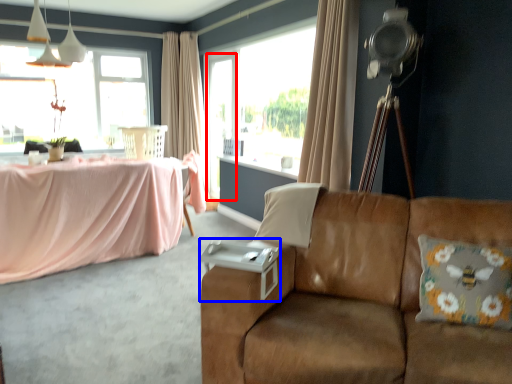
Question: Among these objects, which one is farthest to the camera, screen door (highlighted by a red box) or side table (highlighted by a blue box)?

Choices:
 (A) screen door
 (B) side table

Answer: (A)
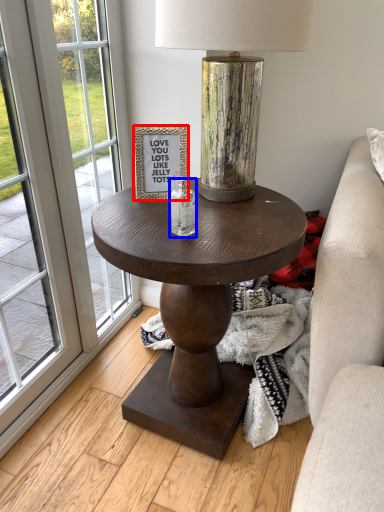
Question: Which point is further to the camera, picture frame (highlighted by a red box) or candle holder (highlighted by a blue box)?

Choices:
 (A) picture frame
 (B) candle holder

Answer: (A)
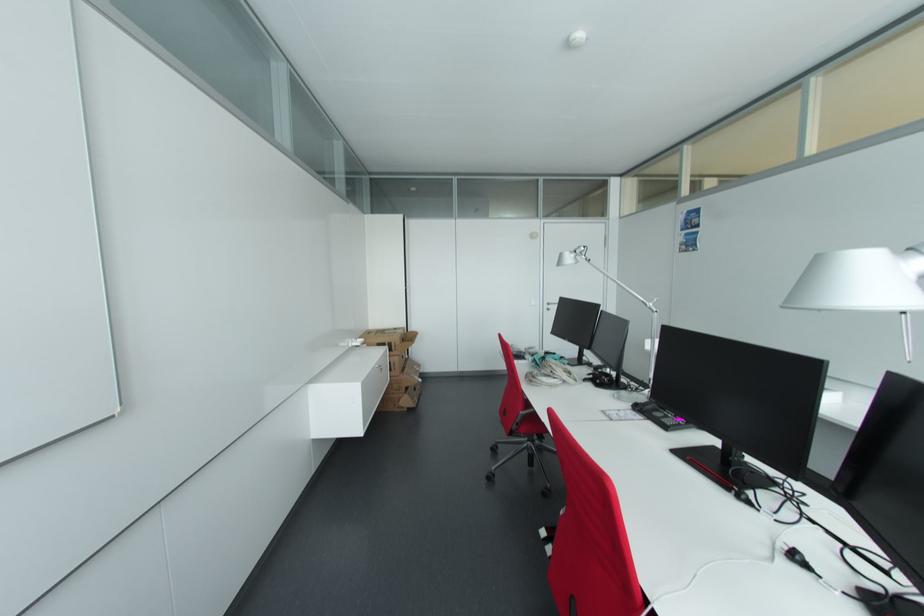
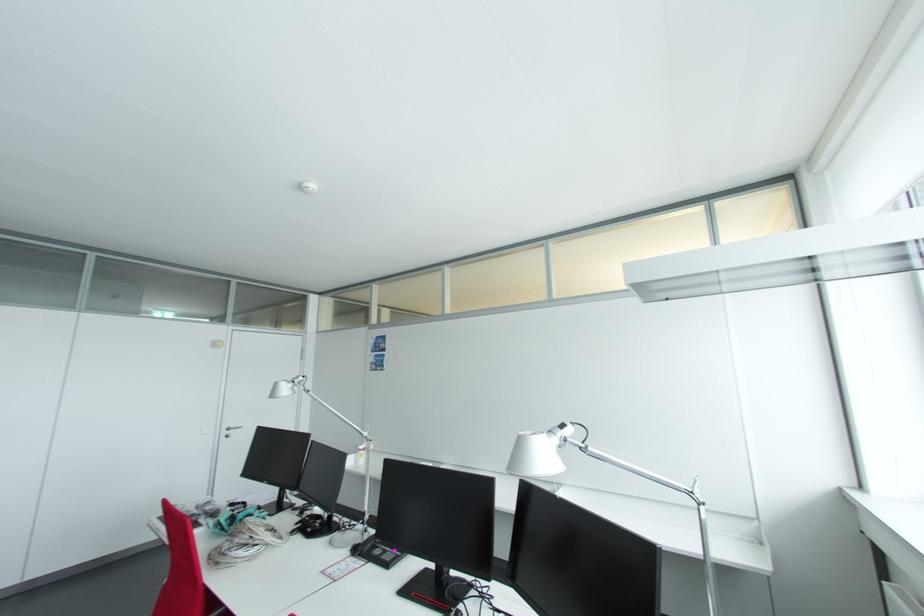
The point at (552, 305) is marked in the first image. Where is the corresponding point in the second image?

(232, 430)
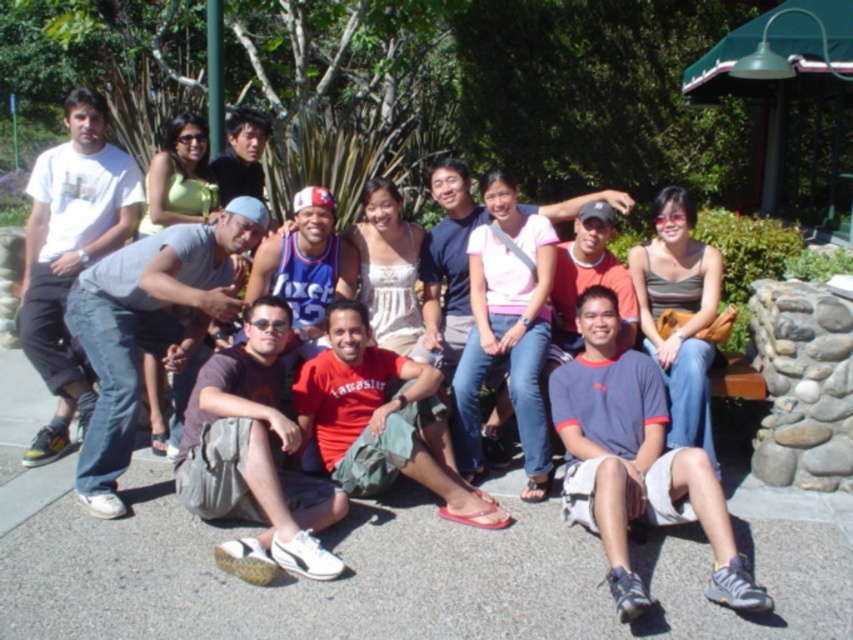
Can you confirm if gray denim jeans at center is positioned to the right of blue jersey at center?

Incorrect, gray denim jeans at center is not on the right side of blue jersey at center.

Does gray denim jeans at center appear over blue jersey at center?

No, gray denim jeans at center is not above blue jersey at center.

Who is more distant from viewer, [102,355] or [316,308]?

Positioned behind is point [316,308].

Locate an element on the screen. gray denim jeans at center is located at coordinates (149, 328).

Is white t-shirt at left below red matte shirt at center?

Incorrect, white t-shirt at left is not positioned below red matte shirt at center.

From the picture: Does white t-shirt at left have a lesser width compared to red matte shirt at center?

Yes, white t-shirt at left is thinner than red matte shirt at center.

Between point (56, 444) and point (305, 388), which one is positioned in front?

Point (305, 388)

This screenshot has height=640, width=853. Find the location of `white t-shirt at left`. white t-shirt at left is located at coordinates (70, 253).

Is gray denim jeans at center to the right of dark gray fabric bag at lower center from the viewer's perspective?

Incorrect, gray denim jeans at center is not on the right side of dark gray fabric bag at lower center.

Is point (229, 298) positioned after point (180, 481)?

Yes.

Image resolution: width=853 pixels, height=640 pixels. Identify the location of gray denim jeans at center. (149, 328).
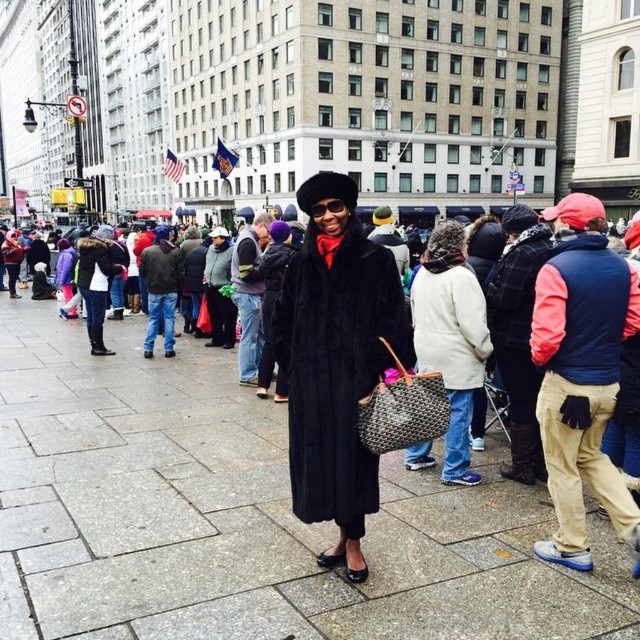
Based on the photo, does smooth concrete pavement at center lie behind white wool coat at center?

No, smooth concrete pavement at center is closer to the viewer.

Describe the element at coordinates (244, 516) in the screenshot. I see `smooth concrete pavement at center` at that location.

Image resolution: width=640 pixels, height=640 pixels. I want to click on smooth concrete pavement at center, so click(x=244, y=516).

Can you confirm if velvet black coat at center is thinner than white wool coat at center?

No.

Who is more forward, (308, 253) or (458, 442)?

Point (308, 253) is more forward.

Measure the distance between velvet black coat at center and camera.

A distance of 17.47 meters exists between velvet black coat at center and camera.

What are the coordinates of `velvet black coat at center` in the screenshot? It's located at pyautogui.click(x=336, y=360).

Image resolution: width=640 pixels, height=640 pixels. In order to click on smooth concrete pavement at center in this screenshot , I will do `click(244, 516)`.

Is smooth concrete pavement at center smaller than velvet black coat at center?

No, smooth concrete pavement at center is not smaller than velvet black coat at center.

Is point (198, 392) behind point (390, 323)?

Yes, point (198, 392) is behind point (390, 323).

Locate an element on the screen. smooth concrete pavement at center is located at coordinates (244, 516).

WHAT IS NEEDED> Convert the items above into a JSON list of strings, one string per line, with blank lines left out and the picture markers omitted.

PROBLEM SOLUTION>
[
  "Question: Among these objects, which one is farthest to the camera, screen door (highlighted by a red box) or side table (highlighted by a blue box)?",
  "Choices:",
  " (A) screen door",
  " (B) side table",
  "Answer: (A)",
  "Question: Which point is further to the camera, picture frame (highlighted by a red box) or candle holder (highlighted by a blue box)?",
  "Choices:",
  " (A) picture frame",
  " (B) candle holder",
  "Answer: (A)",
  "The point at (552, 305) is marked in the first image. Where is the corresponding point in the second image?",
  "(232, 430)",
  "Can you confirm if gray denim jeans at center is positioned to the right of blue jersey at center?",
  "Incorrect, gray denim jeans at center is not on the right side of blue jersey at center.",
  "Does gray denim jeans at center appear over blue jersey at center?",
  "No, gray denim jeans at center is not above blue jersey at center.",
  "Who is more distant from viewer, [102,355] or [316,308]?",
  "Positioned behind is point [316,308].",
  "Locate an element on the screen. gray denim jeans at center is located at coordinates (149, 328).",
  "Is white t-shirt at left below red matte shirt at center?",
  "Incorrect, white t-shirt at left is not positioned below red matte shirt at center.",
  "From the picture: Does white t-shirt at left have a lesser width compared to red matte shirt at center?",
  "Yes, white t-shirt at left is thinner than red matte shirt at center.",
  "Between point (56, 444) and point (305, 388), which one is positioned in front?",
  "Point (305, 388)",
  "This screenshot has height=640, width=853. Find the location of `white t-shirt at left`. white t-shirt at left is located at coordinates (70, 253).",
  "Is gray denim jeans at center to the right of dark gray fabric bag at lower center from the viewer's perspective?",
  "Incorrect, gray denim jeans at center is not on the right side of dark gray fabric bag at lower center.",
  "Is point (229, 298) positioned after point (180, 481)?",
  "Yes.",
  "Image resolution: width=853 pixels, height=640 pixels. Identify the location of gray denim jeans at center. (149, 328).",
  "Based on the photo, does smooth concrete pavement at center lie behind white wool coat at center?",
  "No, smooth concrete pavement at center is closer to the viewer.",
  "Describe the element at coordinates (244, 516) in the screenshot. I see `smooth concrete pavement at center` at that location.",
  "Image resolution: width=640 pixels, height=640 pixels. I want to click on smooth concrete pavement at center, so click(x=244, y=516).",
  "Can you confirm if velvet black coat at center is thinner than white wool coat at center?",
  "No.",
  "Who is more forward, (308, 253) or (458, 442)?",
  "Point (308, 253) is more forward.",
  "Measure the distance between velvet black coat at center and camera.",
  "A distance of 17.47 meters exists between velvet black coat at center and camera.",
  "What are the coordinates of `velvet black coat at center` in the screenshot? It's located at pyautogui.click(x=336, y=360).",
  "Image resolution: width=640 pixels, height=640 pixels. In order to click on smooth concrete pavement at center in this screenshot , I will do `click(244, 516)`.",
  "Is smooth concrete pavement at center smaller than velvet black coat at center?",
  "No, smooth concrete pavement at center is not smaller than velvet black coat at center.",
  "Is point (198, 392) behind point (390, 323)?",
  "Yes, point (198, 392) is behind point (390, 323).",
  "Locate an element on the screen. smooth concrete pavement at center is located at coordinates (244, 516)."
]